Extracted material:
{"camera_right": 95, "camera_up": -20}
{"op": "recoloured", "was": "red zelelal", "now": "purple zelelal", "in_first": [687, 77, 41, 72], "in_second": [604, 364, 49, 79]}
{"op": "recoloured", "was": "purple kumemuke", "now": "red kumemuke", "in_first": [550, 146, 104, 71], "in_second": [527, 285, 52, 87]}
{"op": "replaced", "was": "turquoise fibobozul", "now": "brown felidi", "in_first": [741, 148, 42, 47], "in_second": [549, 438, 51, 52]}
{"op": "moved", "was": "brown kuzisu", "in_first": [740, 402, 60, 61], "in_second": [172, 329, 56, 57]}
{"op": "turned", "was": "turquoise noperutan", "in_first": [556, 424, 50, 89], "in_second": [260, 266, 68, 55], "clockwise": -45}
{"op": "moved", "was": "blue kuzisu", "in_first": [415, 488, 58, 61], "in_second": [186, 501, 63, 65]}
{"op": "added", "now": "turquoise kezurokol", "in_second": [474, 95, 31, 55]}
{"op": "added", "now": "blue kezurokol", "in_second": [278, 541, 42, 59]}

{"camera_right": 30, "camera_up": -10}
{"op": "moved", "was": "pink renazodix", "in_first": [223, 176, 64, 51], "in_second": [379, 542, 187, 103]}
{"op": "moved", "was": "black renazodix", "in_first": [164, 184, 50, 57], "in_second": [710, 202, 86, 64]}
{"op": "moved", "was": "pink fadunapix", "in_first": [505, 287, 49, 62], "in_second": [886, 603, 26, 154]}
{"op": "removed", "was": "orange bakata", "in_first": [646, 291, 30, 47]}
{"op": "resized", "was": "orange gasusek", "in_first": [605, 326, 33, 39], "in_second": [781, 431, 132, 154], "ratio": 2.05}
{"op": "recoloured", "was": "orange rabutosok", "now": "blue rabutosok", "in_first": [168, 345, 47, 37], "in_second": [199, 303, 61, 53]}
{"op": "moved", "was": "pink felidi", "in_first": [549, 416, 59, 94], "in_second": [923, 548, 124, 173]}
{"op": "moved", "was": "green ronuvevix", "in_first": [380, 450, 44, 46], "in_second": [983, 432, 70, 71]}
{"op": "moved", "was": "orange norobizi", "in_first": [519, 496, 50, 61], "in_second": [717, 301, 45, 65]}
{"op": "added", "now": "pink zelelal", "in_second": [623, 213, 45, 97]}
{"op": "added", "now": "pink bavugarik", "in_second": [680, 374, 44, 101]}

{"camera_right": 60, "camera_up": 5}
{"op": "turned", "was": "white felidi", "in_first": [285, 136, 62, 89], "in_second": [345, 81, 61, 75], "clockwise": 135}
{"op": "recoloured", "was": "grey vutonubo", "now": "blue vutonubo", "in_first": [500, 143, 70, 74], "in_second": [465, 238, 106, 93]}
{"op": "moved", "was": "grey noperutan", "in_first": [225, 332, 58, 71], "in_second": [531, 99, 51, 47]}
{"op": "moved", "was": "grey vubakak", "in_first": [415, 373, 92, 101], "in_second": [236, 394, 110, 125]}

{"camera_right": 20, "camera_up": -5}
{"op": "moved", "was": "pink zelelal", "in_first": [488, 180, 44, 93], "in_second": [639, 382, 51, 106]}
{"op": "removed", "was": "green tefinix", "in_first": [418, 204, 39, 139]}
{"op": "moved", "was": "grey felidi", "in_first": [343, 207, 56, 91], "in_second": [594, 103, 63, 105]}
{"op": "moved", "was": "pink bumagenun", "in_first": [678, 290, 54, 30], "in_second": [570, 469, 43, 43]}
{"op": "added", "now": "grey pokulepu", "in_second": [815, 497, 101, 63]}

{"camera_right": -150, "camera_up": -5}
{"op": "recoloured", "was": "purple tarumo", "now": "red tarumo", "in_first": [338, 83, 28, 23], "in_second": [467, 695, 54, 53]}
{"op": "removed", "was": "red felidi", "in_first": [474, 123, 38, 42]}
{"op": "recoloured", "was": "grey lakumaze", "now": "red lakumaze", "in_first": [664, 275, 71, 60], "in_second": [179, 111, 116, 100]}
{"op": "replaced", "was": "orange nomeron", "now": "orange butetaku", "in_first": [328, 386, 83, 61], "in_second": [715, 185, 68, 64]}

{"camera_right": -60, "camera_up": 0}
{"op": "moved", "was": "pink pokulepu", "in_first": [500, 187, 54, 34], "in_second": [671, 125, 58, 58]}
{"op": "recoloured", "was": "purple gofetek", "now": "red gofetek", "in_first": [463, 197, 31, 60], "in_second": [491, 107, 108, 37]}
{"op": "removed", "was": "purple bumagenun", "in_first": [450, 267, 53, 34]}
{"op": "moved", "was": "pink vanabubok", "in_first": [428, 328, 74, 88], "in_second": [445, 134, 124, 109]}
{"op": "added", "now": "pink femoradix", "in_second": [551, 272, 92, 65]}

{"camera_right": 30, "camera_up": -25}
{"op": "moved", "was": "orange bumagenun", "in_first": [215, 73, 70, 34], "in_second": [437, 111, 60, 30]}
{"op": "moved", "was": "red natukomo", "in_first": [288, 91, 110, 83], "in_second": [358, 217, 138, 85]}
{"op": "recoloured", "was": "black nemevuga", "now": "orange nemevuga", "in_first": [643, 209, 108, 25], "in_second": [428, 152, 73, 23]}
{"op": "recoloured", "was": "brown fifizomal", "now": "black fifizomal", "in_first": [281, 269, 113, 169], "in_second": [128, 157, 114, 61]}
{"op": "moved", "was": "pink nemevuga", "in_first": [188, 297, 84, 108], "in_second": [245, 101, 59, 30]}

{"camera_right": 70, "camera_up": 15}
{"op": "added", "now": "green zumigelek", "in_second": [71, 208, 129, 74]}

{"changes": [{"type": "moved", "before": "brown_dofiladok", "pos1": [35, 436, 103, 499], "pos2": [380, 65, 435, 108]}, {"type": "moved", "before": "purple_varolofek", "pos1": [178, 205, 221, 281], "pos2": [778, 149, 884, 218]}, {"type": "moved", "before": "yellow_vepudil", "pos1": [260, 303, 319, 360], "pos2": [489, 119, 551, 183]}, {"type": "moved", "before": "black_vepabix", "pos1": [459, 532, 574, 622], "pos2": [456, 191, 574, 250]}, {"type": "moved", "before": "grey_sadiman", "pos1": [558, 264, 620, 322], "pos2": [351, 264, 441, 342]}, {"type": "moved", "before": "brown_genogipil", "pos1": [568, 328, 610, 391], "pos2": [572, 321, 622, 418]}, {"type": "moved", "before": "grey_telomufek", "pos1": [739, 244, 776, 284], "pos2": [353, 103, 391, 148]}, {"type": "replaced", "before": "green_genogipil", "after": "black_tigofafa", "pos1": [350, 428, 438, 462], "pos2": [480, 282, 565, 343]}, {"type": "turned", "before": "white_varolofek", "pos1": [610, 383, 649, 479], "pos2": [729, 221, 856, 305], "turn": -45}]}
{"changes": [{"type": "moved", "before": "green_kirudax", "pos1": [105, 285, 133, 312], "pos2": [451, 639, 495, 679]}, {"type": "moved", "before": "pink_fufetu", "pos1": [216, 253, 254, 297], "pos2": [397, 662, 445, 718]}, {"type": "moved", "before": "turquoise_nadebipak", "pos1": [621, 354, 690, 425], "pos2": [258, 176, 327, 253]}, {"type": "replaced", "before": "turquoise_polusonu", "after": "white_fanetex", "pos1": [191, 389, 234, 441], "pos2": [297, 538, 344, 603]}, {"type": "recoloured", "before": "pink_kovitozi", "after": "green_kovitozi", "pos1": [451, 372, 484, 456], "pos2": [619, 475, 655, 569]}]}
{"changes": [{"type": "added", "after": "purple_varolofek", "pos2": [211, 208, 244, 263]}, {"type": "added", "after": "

About this task: Return every record, word for word.

Solution to the exercise:
{"camera_right": 95, "camera_up": -20}
{"op": "recoloured", "was": "red zelelal", "now": "purple zelelal", "in_first": [687, 77, 41, 72], "in_second": [604, 364, 49, 79]}
{"op": "recoloured", "was": "purple kumemuke", "now": "red kumemuke", "in_first": [550, 146, 104, 71], "in_second": [527, 285, 52, 87]}
{"op": "replaced", "was": "turquoise fibobozul", "now": "brown felidi", "in_first": [741, 148, 42, 47], "in_second": [549, 438, 51, 52]}
{"op": "moved", "was": "brown kuzisu", "in_first": [740, 402, 60, 61], "in_second": [172, 329, 56, 57]}
{"op": "turned", "was": "turquoise noperutan", "in_first": [556, 424, 50, 89], "in_second": [260, 266, 68, 55], "clockwise": -45}
{"op": "moved", "was": "blue kuzisu", "in_first": [415, 488, 58, 61], "in_second": [186, 501, 63, 65]}
{"op": "added", "now": "turquoise kezurokol", "in_second": [474, 95, 31, 55]}
{"op": "added", "now": "blue kezurokol", "in_second": [278, 541, 42, 59]}

{"camera_right": 30, "camera_up": -10}
{"op": "moved", "was": "pink renazodix", "in_first": [223, 176, 64, 51], "in_second": [379, 542, 187, 103]}
{"op": "moved", "was": "black renazodix", "in_first": [164, 184, 50, 57], "in_second": [710, 202, 86, 64]}
{"op": "moved", "was": "pink fadunapix", "in_first": [505, 287, 49, 62], "in_second": [886, 603, 26, 154]}
{"op": "removed", "was": "orange bakata", "in_first": [646, 291, 30, 47]}
{"op": "resized", "was": "orange gasusek", "in_first": [605, 326, 33, 39], "in_second": [781, 431, 132, 154], "ratio": 2.05}
{"op": "recoloured", "was": "orange rabutosok", "now": "blue rabutosok", "in_first": [168, 345, 47, 37], "in_second": [199, 303, 61, 53]}
{"op": "moved", "was": "pink felidi", "in_first": [549, 416, 59, 94], "in_second": [923, 548, 124, 173]}
{"op": "moved", "was": "green ronuvevix", "in_first": [380, 450, 44, 46], "in_second": [983, 432, 70, 71]}
{"op": "moved", "was": "orange norobizi", "in_first": [519, 496, 50, 61], "in_second": [717, 301, 45, 65]}
{"op": "added", "now": "pink zelelal", "in_second": [623, 213, 45, 97]}
{"op": "added", "now": "pink bavugarik", "in_second": [680, 374, 44, 101]}

{"camera_right": 60, "camera_up": 5}
{"op": "turned", "was": "white felidi", "in_first": [285, 136, 62, 89], "in_second": [345, 81, 61, 75], "clockwise": 135}
{"op": "recoloured", "was": "grey vutonubo", "now": "blue vutonubo", "in_first": [500, 143, 70, 74], "in_second": [465, 238, 106, 93]}
{"op": "moved", "was": "grey noperutan", "in_first": [225, 332, 58, 71], "in_second": [531, 99, 51, 47]}
{"op": "moved", "was": "grey vubakak", "in_first": [415, 373, 92, 101], "in_second": [236, 394, 110, 125]}

{"camera_right": 20, "camera_up": -5}
{"op": "moved", "was": "pink zelelal", "in_first": [488, 180, 44, 93], "in_second": [639, 382, 51, 106]}
{"op": "removed", "was": "green tefinix", "in_first": [418, 204, 39, 139]}
{"op": "moved", "was": "grey felidi", "in_first": [343, 207, 56, 91], "in_second": [594, 103, 63, 105]}
{"op": "moved", "was": "pink bumagenun", "in_first": [678, 290, 54, 30], "in_second": [570, 469, 43, 43]}
{"op": "added", "now": "grey pokulepu", "in_second": [815, 497, 101, 63]}

{"camera_right": -150, "camera_up": -5}
{"op": "recoloured", "was": "purple tarumo", "now": "red tarumo", "in_first": [338, 83, 28, 23], "in_second": [467, 695, 54, 53]}
{"op": "removed", "was": "red felidi", "in_first": [474, 123, 38, 42]}
{"op": "recoloured", "was": "grey lakumaze", "now": "red lakumaze", "in_first": [664, 275, 71, 60], "in_second": [179, 111, 116, 100]}
{"op": "replaced", "was": "orange nomeron", "now": "orange butetaku", "in_first": [328, 386, 83, 61], "in_second": [715, 185, 68, 64]}

{"camera_right": -60, "camera_up": 0}
{"op": "moved", "was": "pink pokulepu", "in_first": [500, 187, 54, 34], "in_second": [671, 125, 58, 58]}
{"op": "recoloured", "was": "purple gofetek", "now": "red gofetek", "in_first": [463, 197, 31, 60], "in_second": [491, 107, 108, 37]}
{"op": "removed", "was": "purple bumagenun", "in_first": [450, 267, 53, 34]}
{"op": "moved", "was": "pink vanabubok", "in_first": [428, 328, 74, 88], "in_second": [445, 134, 124, 109]}
{"op": "added", "now": "pink femoradix", "in_second": [551, 272, 92, 65]}

{"camera_right": 30, "camera_up": -25}
{"op": "moved", "was": "orange bumagenun", "in_first": [215, 73, 70, 34], "in_second": [437, 111, 60, 30]}
{"op": "moved", "was": "red natukomo", "in_first": [288, 91, 110, 83], "in_second": [358, 217, 138, 85]}
{"op": "recoloured", "was": "black nemevuga", "now": "orange nemevuga", "in_first": [643, 209, 108, 25], "in_second": [428, 152, 73, 23]}
{"op": "recoloured", "was": "brown fifizomal", "now": "black fifizomal", "in_first": [281, 269, 113, 169], "in_second": [128, 157, 114, 61]}
{"op": "moved", "was": "pink nemevuga", "in_first": [188, 297, 84, 108], "in_second": [245, 101, 59, 30]}

{"camera_right": 70, "camera_up": 15}
{"op": "added", "now": "green zumigelek", "in_second": [71, 208, 129, 74]}

{"changes": [{"type": "moved", "before": "brown_dofiladok", "pos1": [35, 436, 103, 499], "pos2": [380, 65, 435, 108]}, {"type": "moved", "before": "purple_varolofek", "pos1": [178, 205, 221, 281], "pos2": [778, 149, 884, 218]}, {"type": "moved", "before": "yellow_vepudil", "pos1": [260, 303, 319, 360], "pos2": [489, 119, 551, 183]}, {"type": "moved", "before": "black_vepabix", "pos1": [459, 532, 574, 622], "pos2": [456, 191, 574, 250]}, {"type": "moved", "before": "grey_sadiman", "pos1": [558, 264, 620, 322], "pos2": [351, 264, 441, 342]}, {"type": "moved", "before": "brown_genogipil", "pos1": [568, 328, 610, 391], "pos2": [572, 321, 622, 418]}, {"type": "moved", "before": "grey_telomufek", "pos1": [739, 244, 776, 284], "pos2": [353, 103, 391, 148]}, {"type": "replaced", "before": "green_genogipil", "after": "black_tigofafa", "pos1": [350, 428, 438, 462], "pos2": [480, 282, 565, 343]}, {"type": "turned", "before": "white_varolofek", "pos1": [610, 383, 649, 479], "pos2": [729, 221, 856, 305], "turn": -45}]}
{"changes": [{"type": "moved", "before": "green_kirudax", "pos1": [105, 285, 133, 312], "pos2": [451, 639, 495, 679]}, {"type": "moved", "before": "pink_fufetu", "pos1": [216, 253, 254, 297], "pos2": [397, 662, 445, 718]}, {"type": "moved", "before": "turquoise_nadebipak", "pos1": [621, 354, 690, 425], "pos2": [258, 176, 327, 253]}, {"type": "replaced", "before": "turquoise_polusonu", "after": "white_fanetex", "pos1": [191, 389, 234, 441], "pos2": [297, 538, 344, 603]}, {"type": "recoloured", "before": "pink_kovitozi", "after": "green_kovitozi", "pos1": [451, 372, 484, 456], "pos2": [619, 475, 655, 569]}]}
{"changes": [{"type": "added", "after": "purple_varolofek", "pos2": [211, 208, 244, 263]}, {"type": "added", "after": "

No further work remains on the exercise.